» About this exercise: For every entry that follows, return the words exactly and omit any picture.

Records supplied: Begin

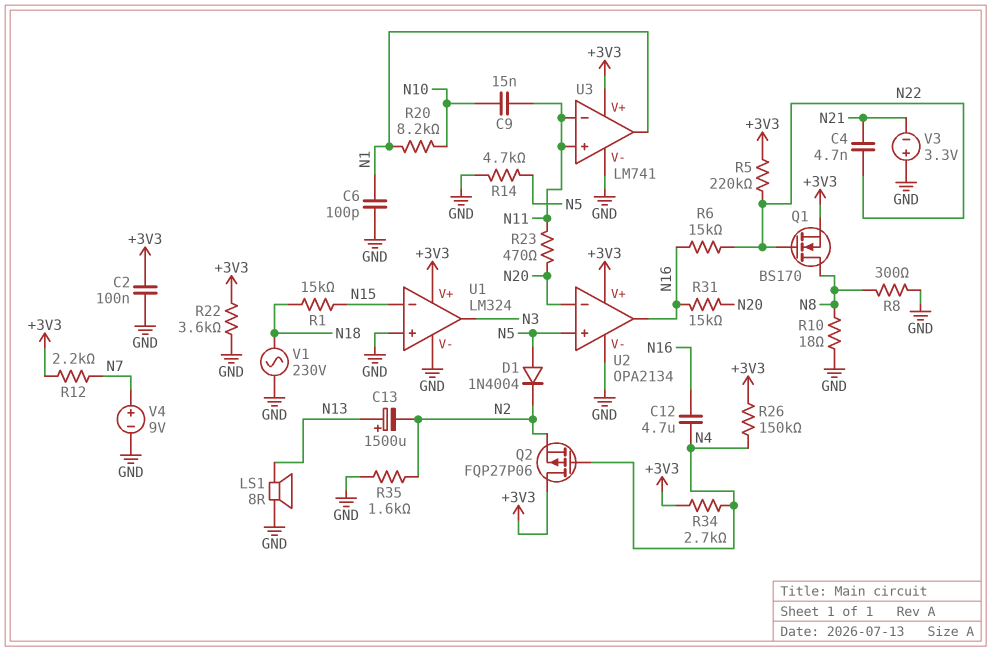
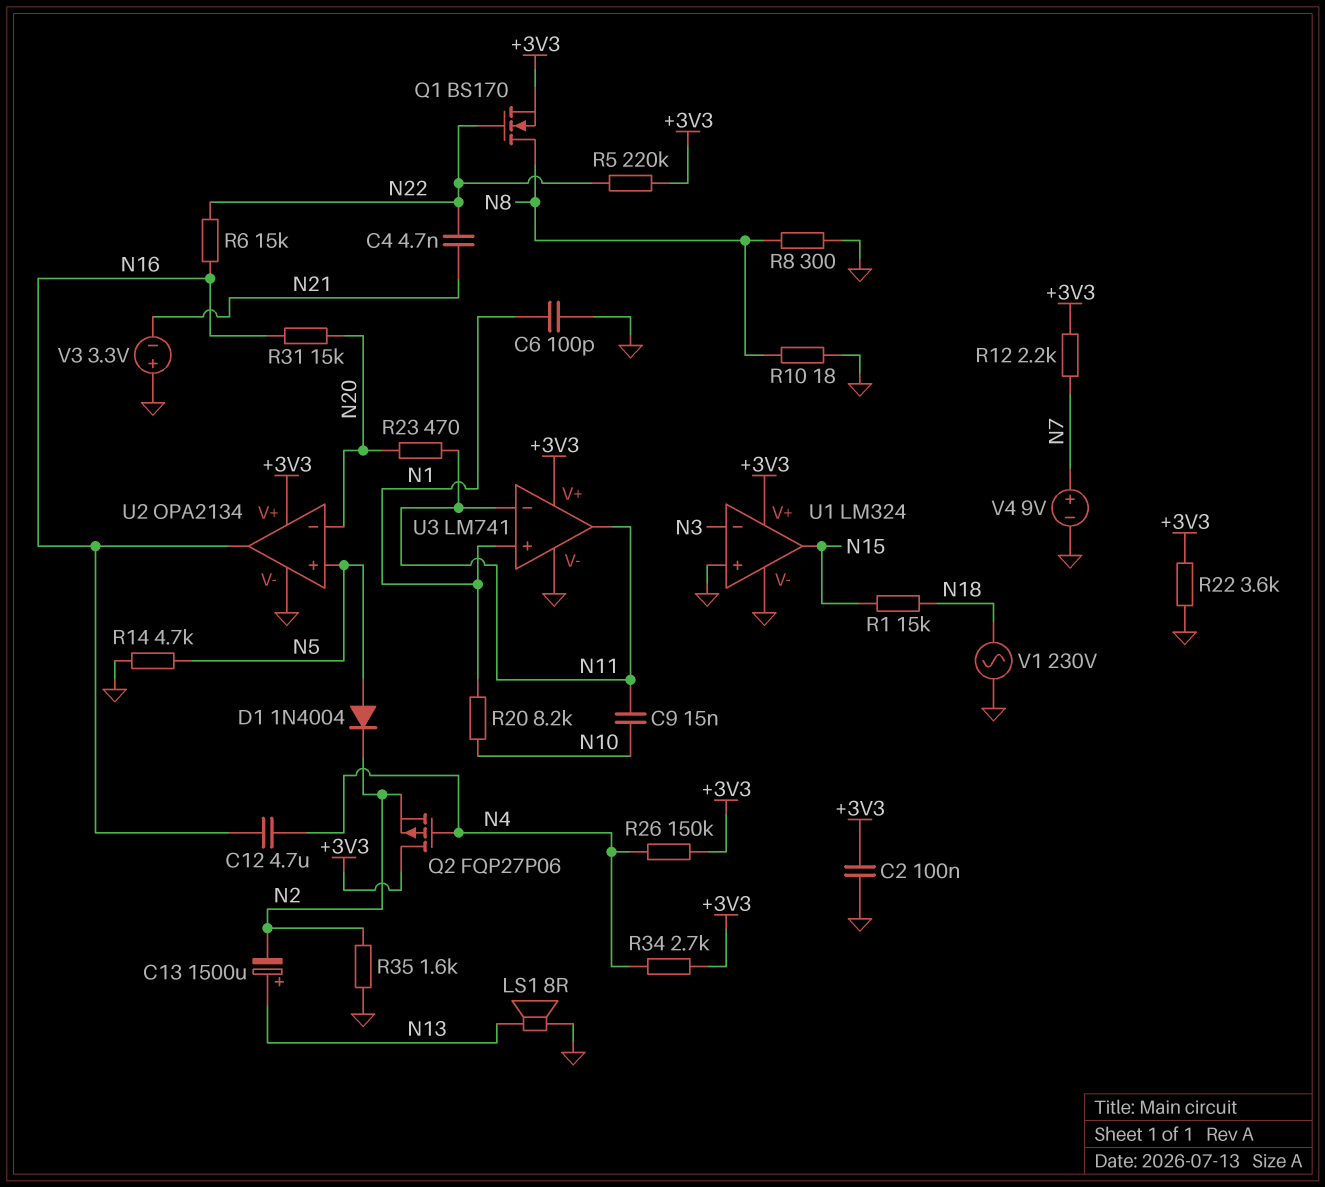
U1 pin in-: N15 -> N3
U1 pin out: N3 -> N15
U3 pin in+: N11 -> N1
U3 pin out: N1 -> N11

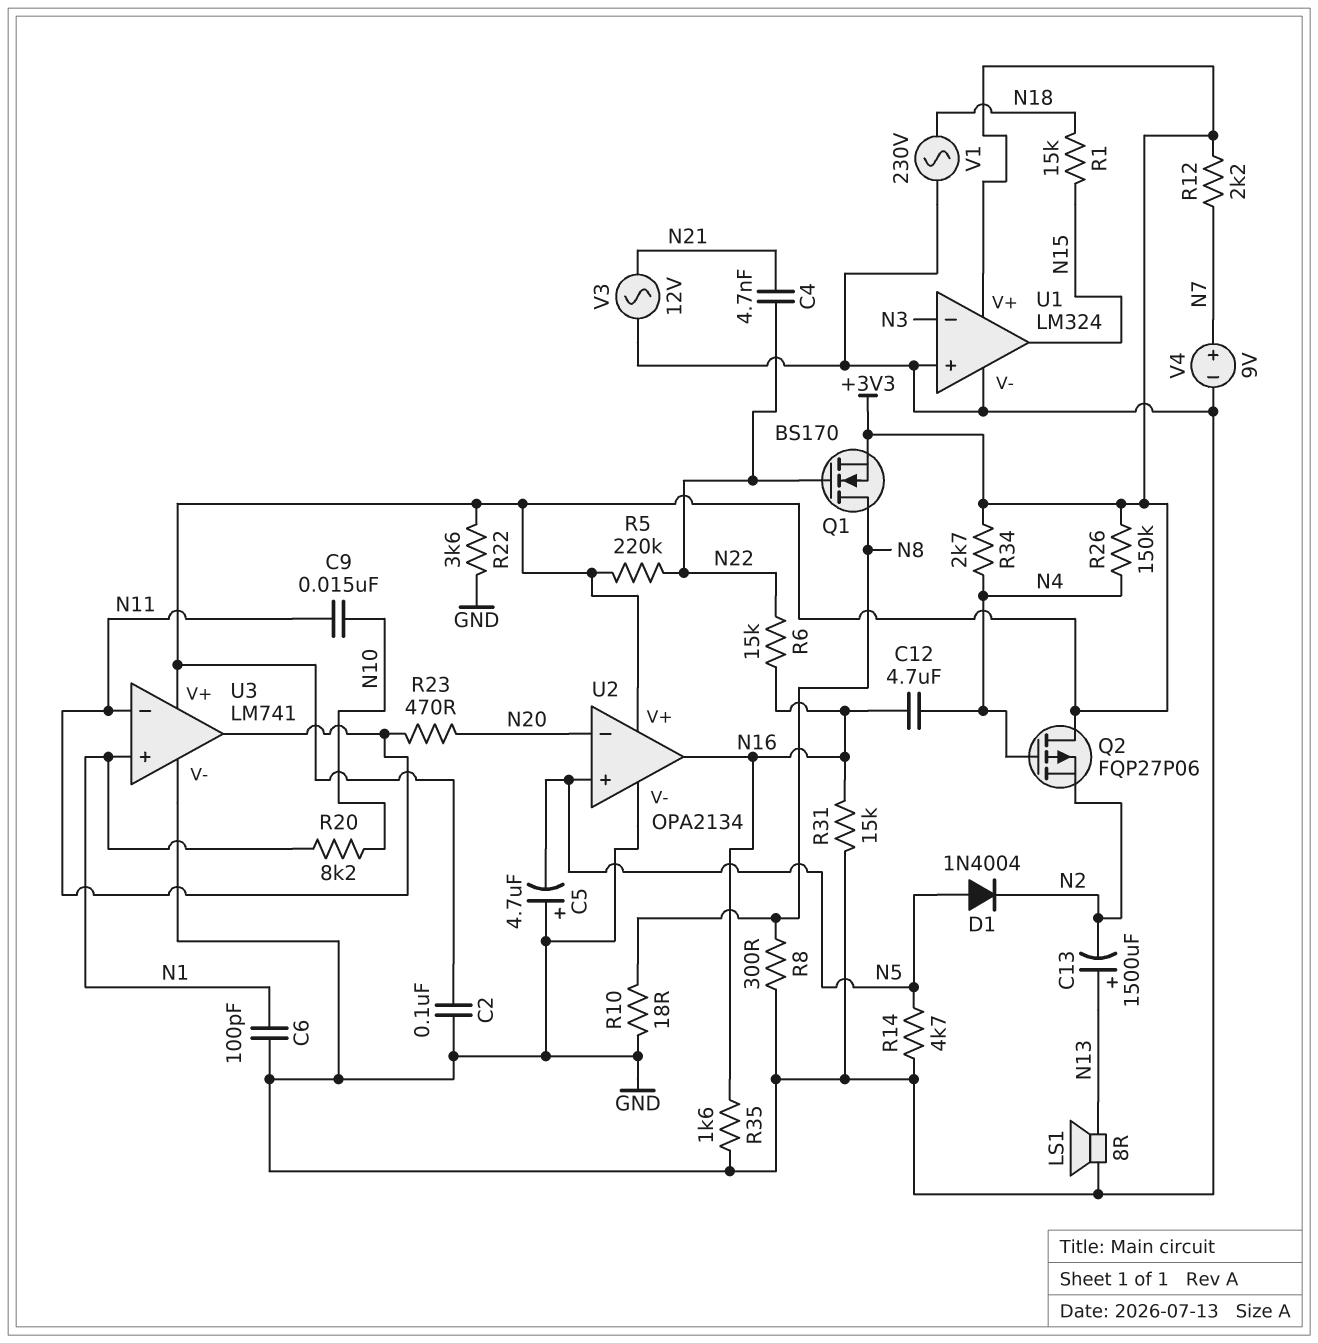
C5: none -> 4.7uF (plus GND, minus N5)
R31: 15k (N16, N20) -> 15k (GND, N16)
R35: 1.6k (GND, N2) -> 1.6k (GND, N16)
V3: 3.3V (plus GND, minus N21) -> AC 12V (GND, N21)

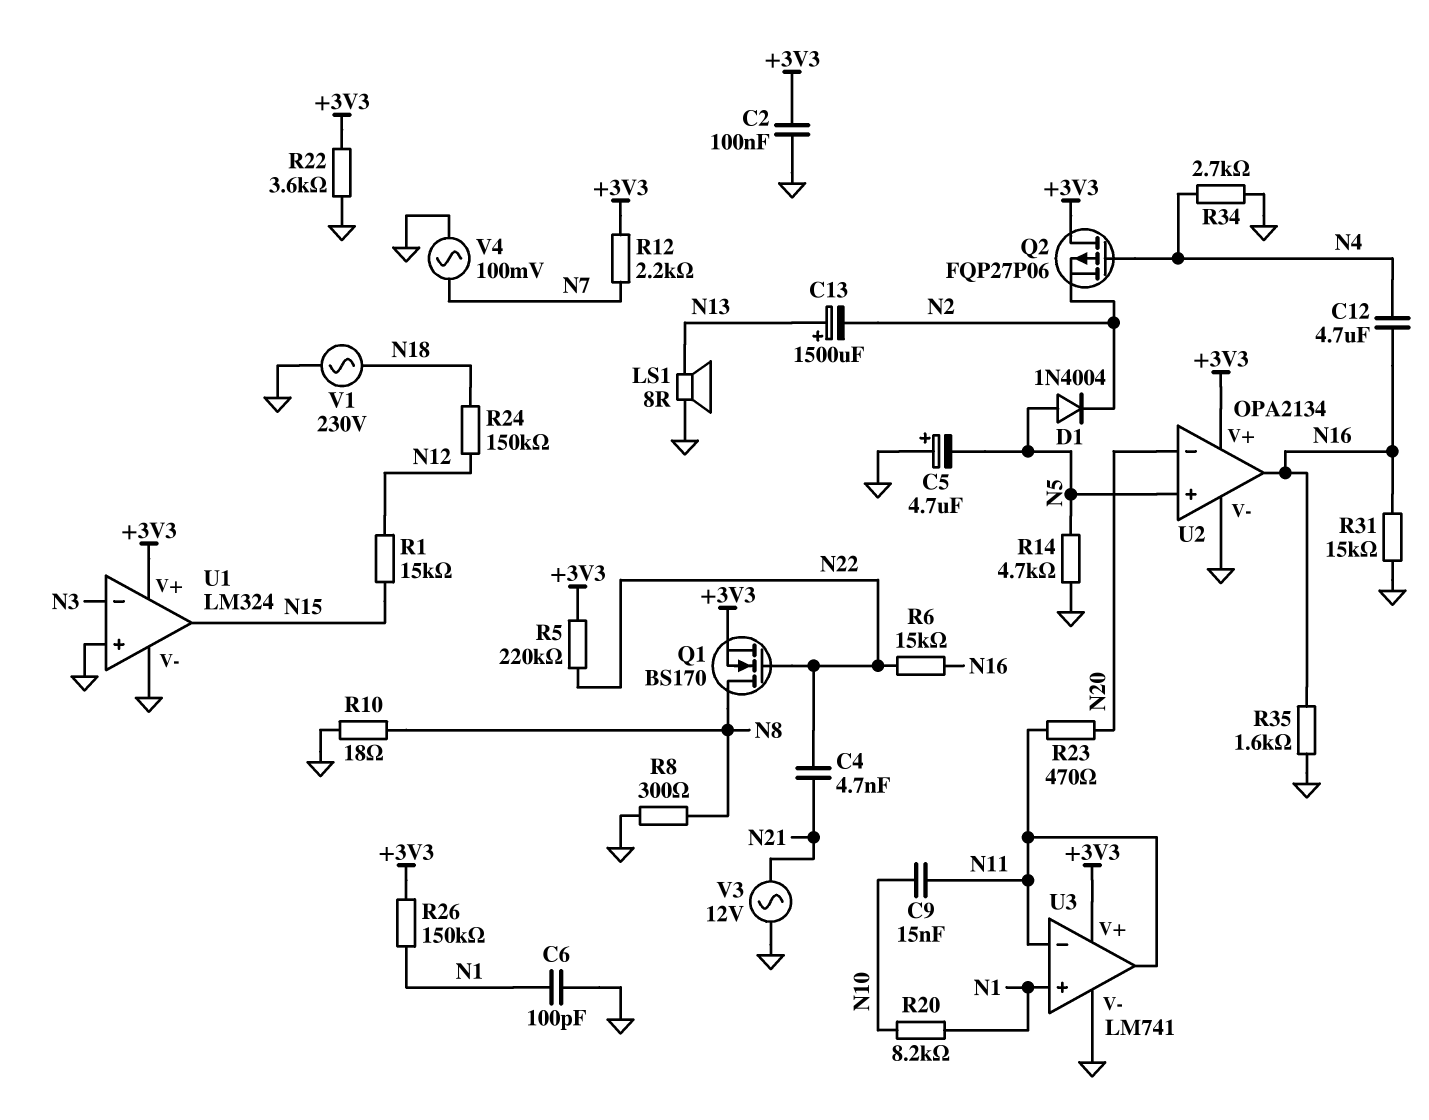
R1: 15k (N15, N18) -> 15k (N12, N15)
R24: none -> 150k (N12, N18)
R26: 150k (+3V3, N4) -> 150k (+3V3, N1)
R34: 2.7k (+3V3, N4) -> 2.7k (GND, N4)
V4: 9V (plus N7, minus GND) -> AC 100mV (GND, N7)

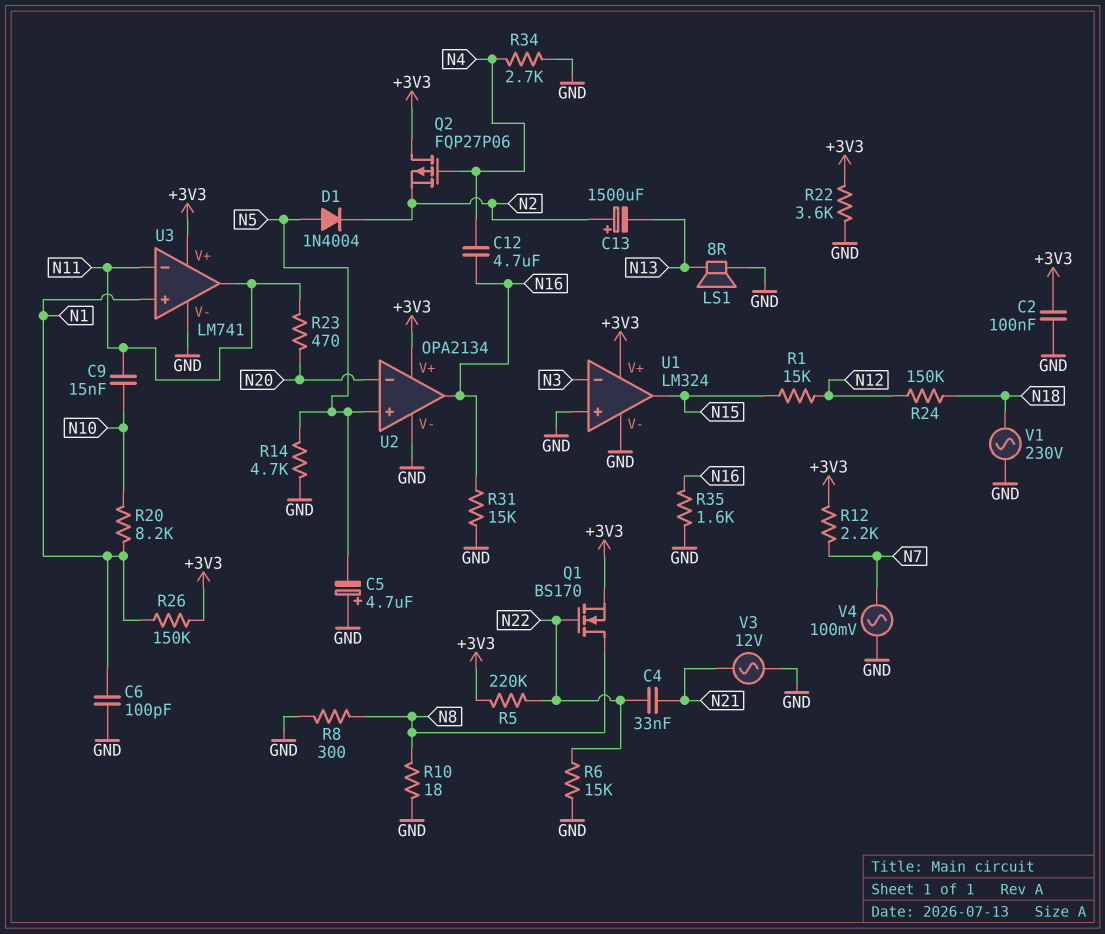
C4: 4.7nF (N21, N22) -> 33nF (N21, N22)
C13: 1500uF (plus N13, minus N2) -> 1500uF (plus N2, minus N13)
R6: 15k (N16, N22) -> 15k (GND, N22)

Records supplied: End

» Result of this exercise:
U1 pin in-: N15 -> N3
U1 pin out: N3 -> N15
U3 pin in+: N11 -> N1
U3 pin out: N1 -> N11

C5: none -> 4.7uF (plus GND, minus N5)
R31: 15k (N16, N20) -> 15k (GND, N16)
R35: 1.6k (GND, N2) -> 1.6k (GND, N16)
V3: 3.3V (plus GND, minus N21) -> AC 12V (GND, N21)

R1: 15k (N15, N18) -> 15k (N12, N15)
R24: none -> 150k (N12, N18)
R26: 150k (+3V3, N4) -> 150k (+3V3, N1)
R34: 2.7k (+3V3, N4) -> 2.7k (GND, N4)
V4: 9V (plus N7, minus GND) -> AC 100mV (GND, N7)

C4: 4.7nF (N21, N22) -> 33nF (N21, N22)
C13: 1500uF (plus N13, minus N2) -> 1500uF (plus N2, minus N13)
R6: 15k (N16, N22) -> 15k (GND, N22)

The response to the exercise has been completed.